Data supplied:
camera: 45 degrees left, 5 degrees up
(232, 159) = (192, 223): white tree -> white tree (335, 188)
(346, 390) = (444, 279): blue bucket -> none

==

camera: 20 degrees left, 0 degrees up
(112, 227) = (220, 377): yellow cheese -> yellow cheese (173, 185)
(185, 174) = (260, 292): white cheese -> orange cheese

Task prompt: Using the entries above, output exactly the lines between the line holding "camera: 20 degrees left, 0 degrees up" and the line holding "(185, 174) = (260, 292): white", end lines included, and nothing more.

Exercise output:
camera: 20 degrees left, 0 degrees up
(112, 227) = (220, 377): yellow cheese -> yellow cheese (173, 185)
(185, 174) = (260, 292): white cheese -> orange cheese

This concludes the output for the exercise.